■ Exercise brief
Your answer must be an exact copy of the entries below, with every picture removed.

═════ Working data ═════

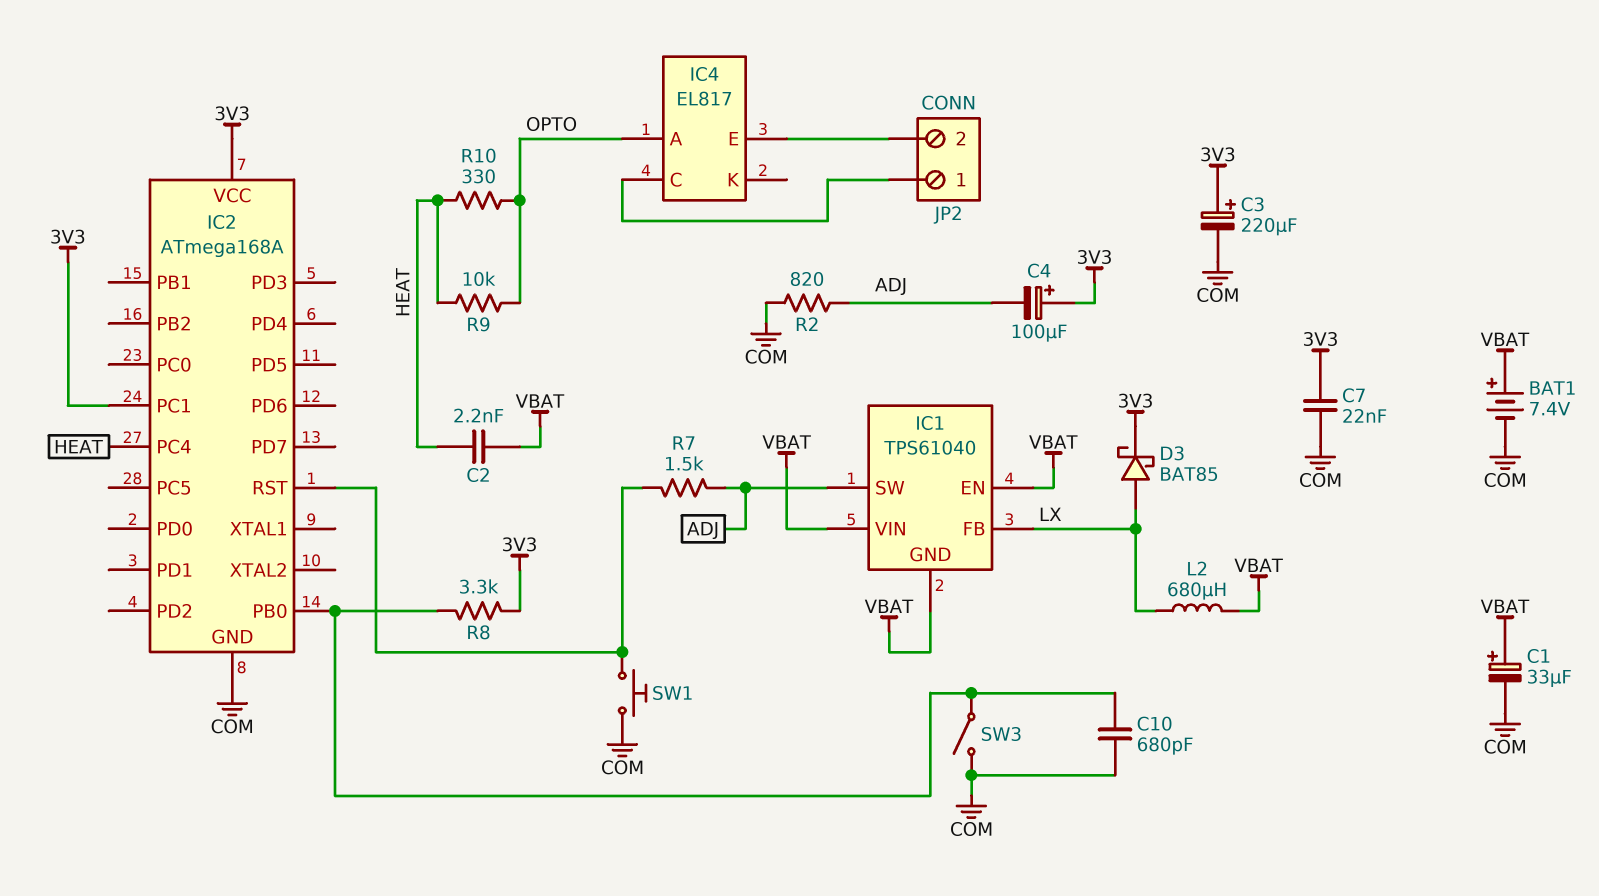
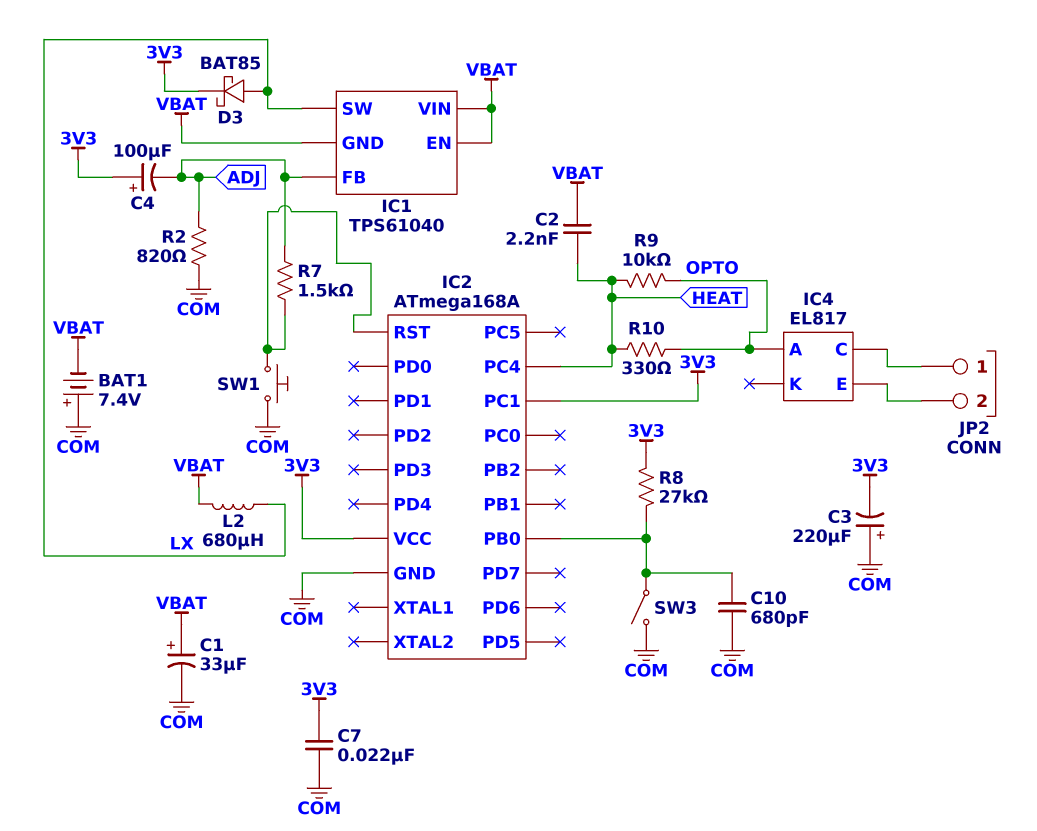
BAT1: 7.4V (plus VBAT, minus COM) -> 7.4V (plus COM, minus VBAT)
C3: 220uF (plus 3V3, minus COM) -> 220uF (plus COM, minus 3V3)
IC1 pin FB: LX -> ADJ
IC1 pin SW: ADJ -> LX
R8: 3.3k (3V3, IC2/PB0) -> 27k (3V3, IC2/PB0)

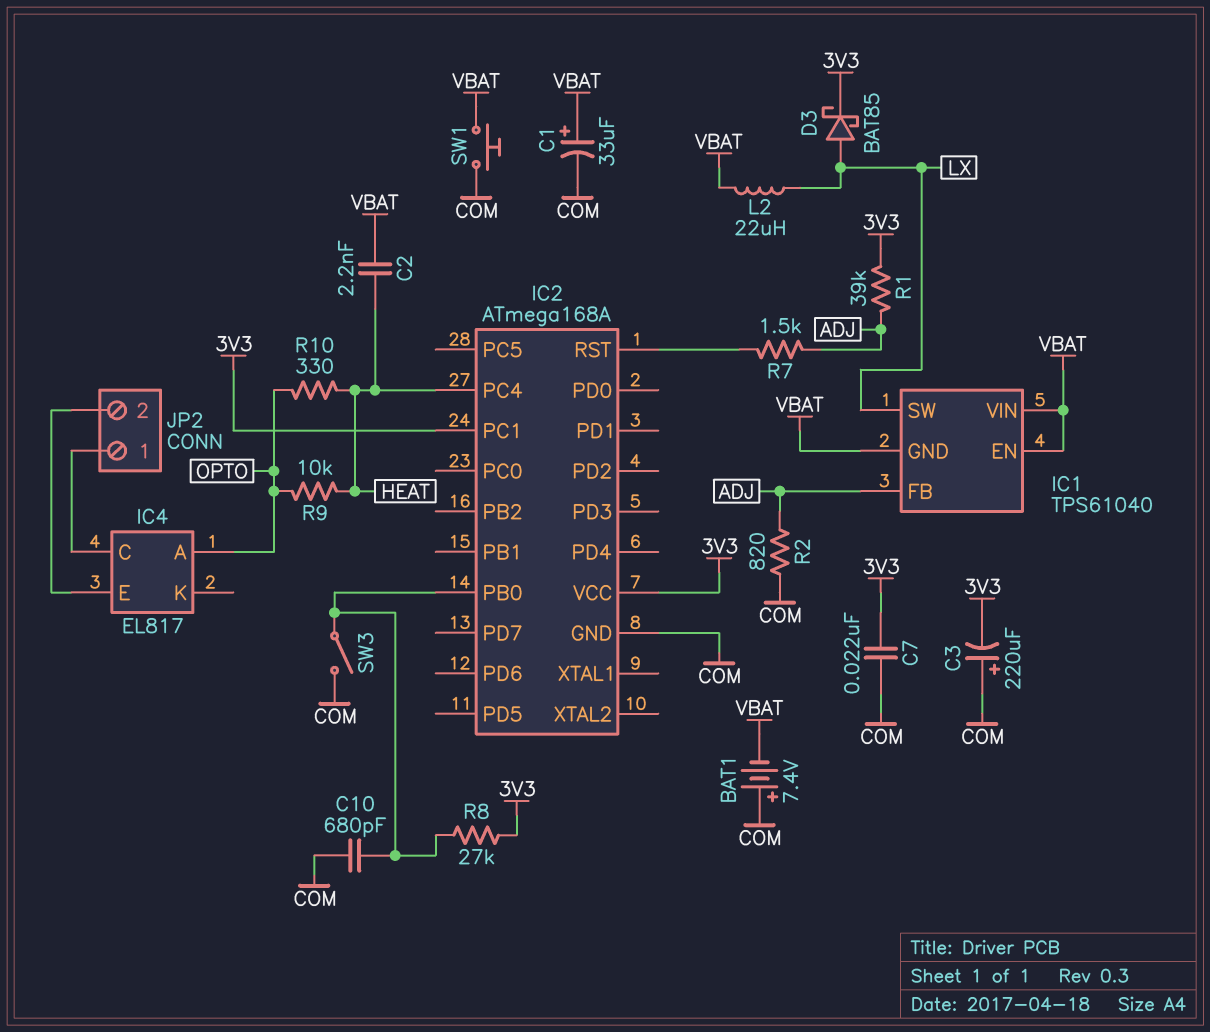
C4: 100uF (plus 3V3, minus ADJ) -> none
L2: 680uH (LX, VBAT) -> 22uH (LX, VBAT)
R1: none -> 39k (3V3, ADJ)
SW1: button (COM, IC2/RST) -> button (COM, VBAT)

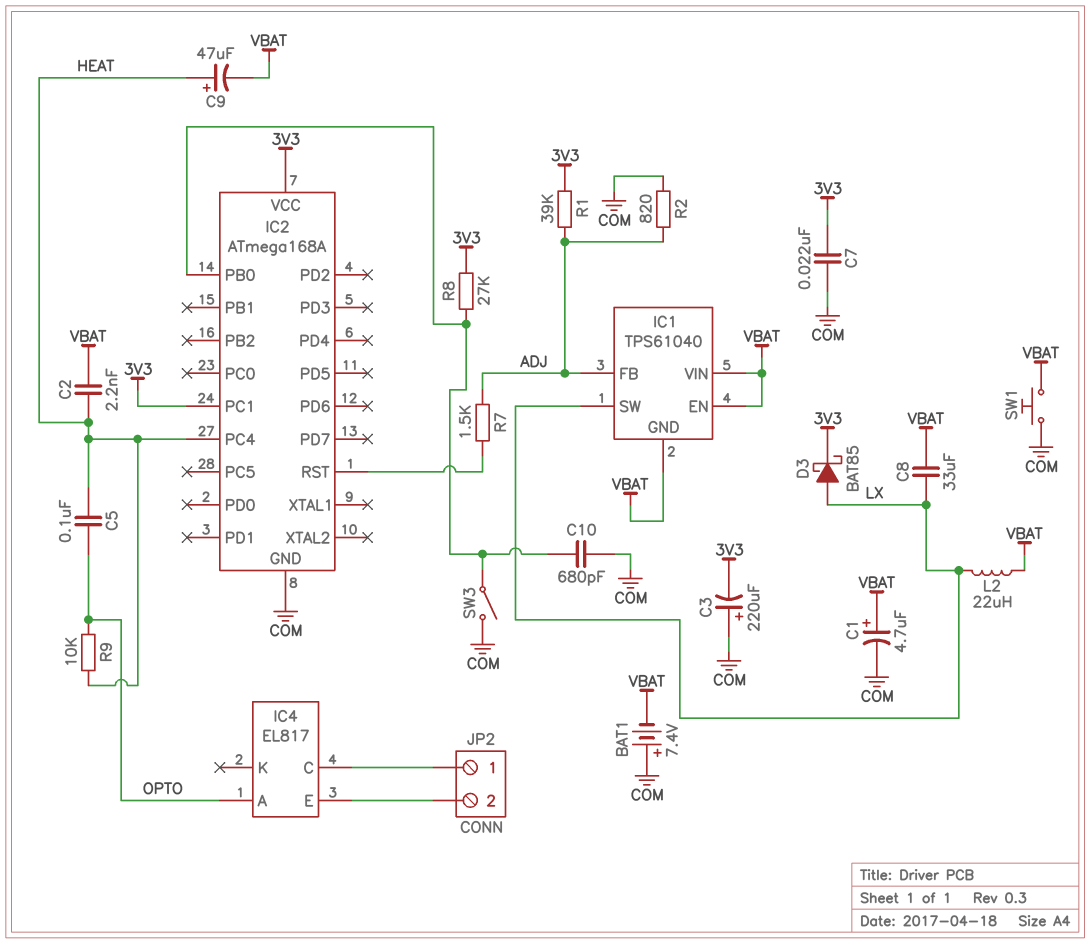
C1: 33uF (plus VBAT, minus COM) -> 4.7uF (plus VBAT, minus COM)
C5: none -> 100nF (HEAT, OPTO)
C8: none -> 33uF (LX, VBAT)
C9: none -> 47uF (plus HEAT, minus VBAT)
R10: 330 (HEAT, OPTO) -> none

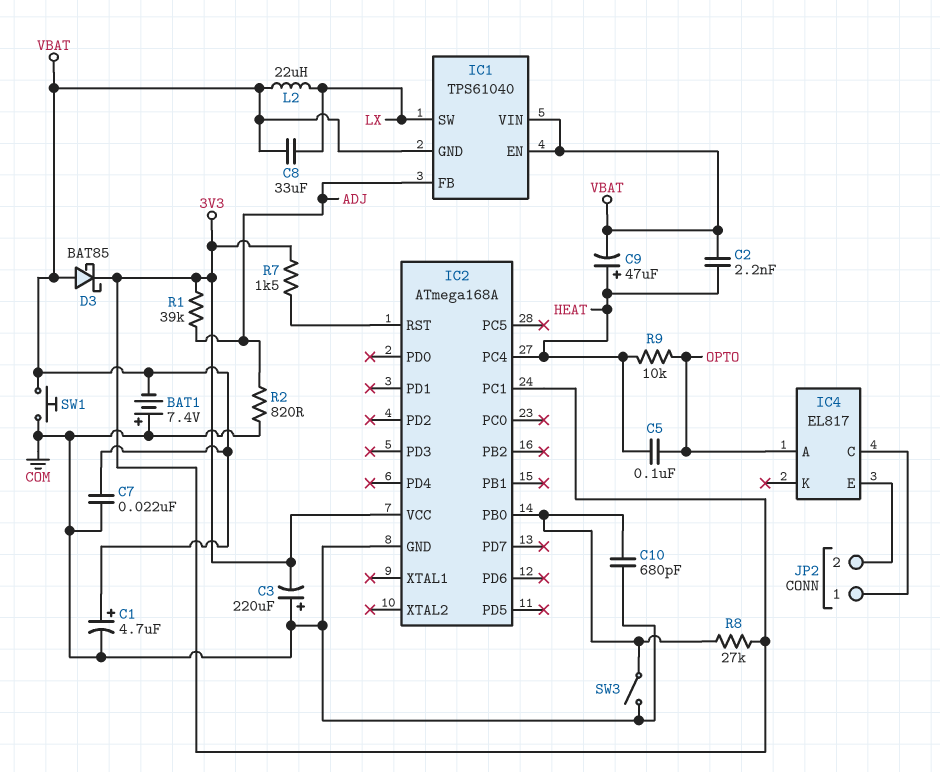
C7: 22nF (3V3, COM) -> 22nF (COM, VBAT)
D3: schottky BAT85 (A LX, K 3V3) -> schottky BAT85 (A VBAT, K 3V3)
R7: 1.5k (ADJ, IC2/RST) -> 1.5k (3V3, IC2/RST)

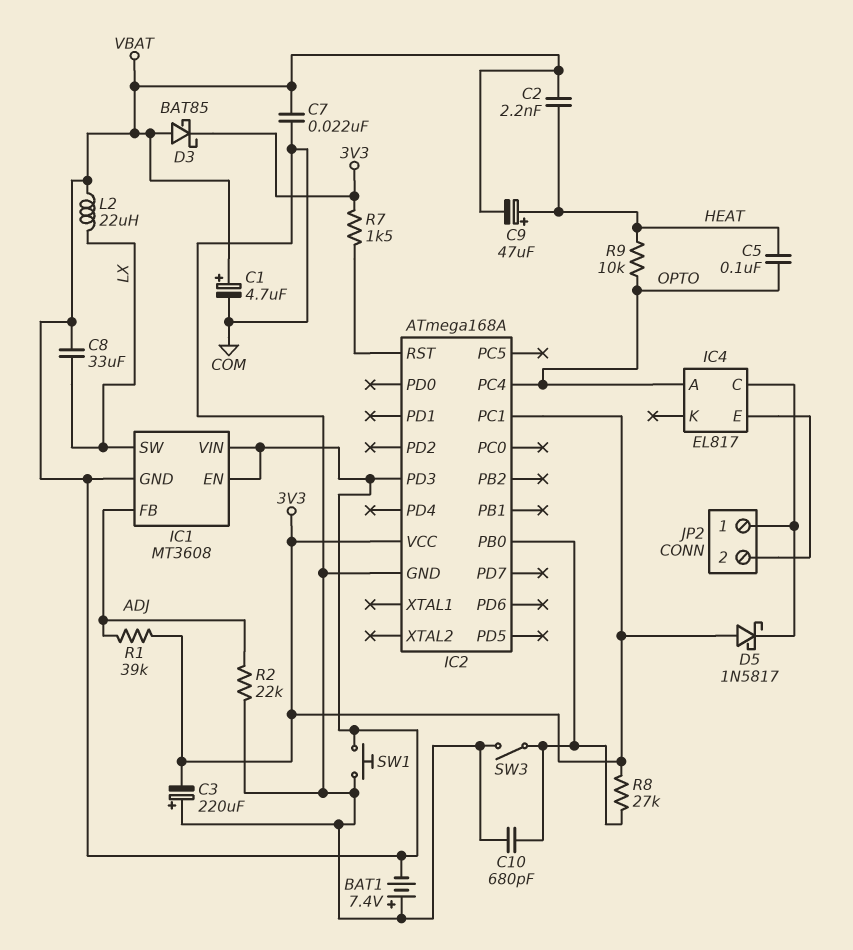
D5: none -> schottky 1N5817 (A 3V3, K IC4/C)
IC1: TPS61040 -> MT3608
IC2 pin PC4: HEAT -> OPTO
IC2 pin PD3: none -> VBAT
R2: 820 (ADJ, COM) -> 22k (ADJ, COM)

═════

■ Answer for this exercise
BAT1: 7.4V (plus VBAT, minus COM) -> 7.4V (plus COM, minus VBAT)
C3: 220uF (plus 3V3, minus COM) -> 220uF (plus COM, minus 3V3)
IC1 pin FB: LX -> ADJ
IC1 pin SW: ADJ -> LX
R8: 3.3k (3V3, IC2/PB0) -> 27k (3V3, IC2/PB0)

C4: 100uF (plus 3V3, minus ADJ) -> none
L2: 680uH (LX, VBAT) -> 22uH (LX, VBAT)
R1: none -> 39k (3V3, ADJ)
SW1: button (COM, IC2/RST) -> button (COM, VBAT)

C1: 33uF (plus VBAT, minus COM) -> 4.7uF (plus VBAT, minus COM)
C5: none -> 100nF (HEAT, OPTO)
C8: none -> 33uF (LX, VBAT)
C9: none -> 47uF (plus HEAT, minus VBAT)
R10: 330 (HEAT, OPTO) -> none

C7: 22nF (3V3, COM) -> 22nF (COM, VBAT)
D3: schottky BAT85 (A LX, K 3V3) -> schottky BAT85 (A VBAT, K 3V3)
R7: 1.5k (ADJ, IC2/RST) -> 1.5k (3V3, IC2/RST)

D5: none -> schottky 1N5817 (A 3V3, K IC4/C)
IC1: TPS61040 -> MT3608
IC2 pin PC4: HEAT -> OPTO
IC2 pin PD3: none -> VBAT
R2: 820 (ADJ, COM) -> 22k (ADJ, COM)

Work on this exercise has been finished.